**Collected material**
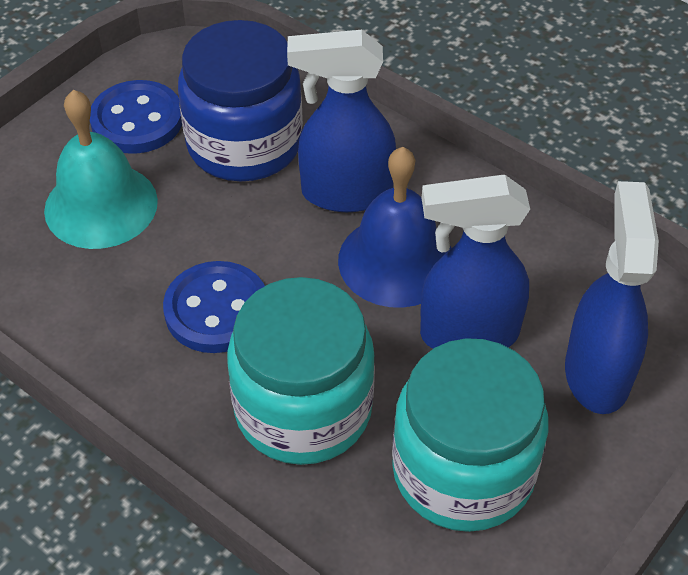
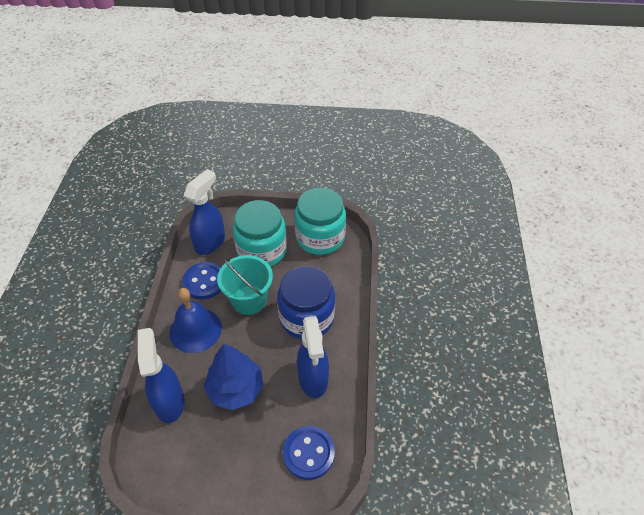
blue tree: 0 -> 1
turquoise bell: 1 -> 0
turquoise bucket: 0 -> 1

**Task to complete**
In the material above, find every line with the word "turquoise" and show it.

**Exercise response**
turquoise bell: 1 -> 0
turquoise bucket: 0 -> 1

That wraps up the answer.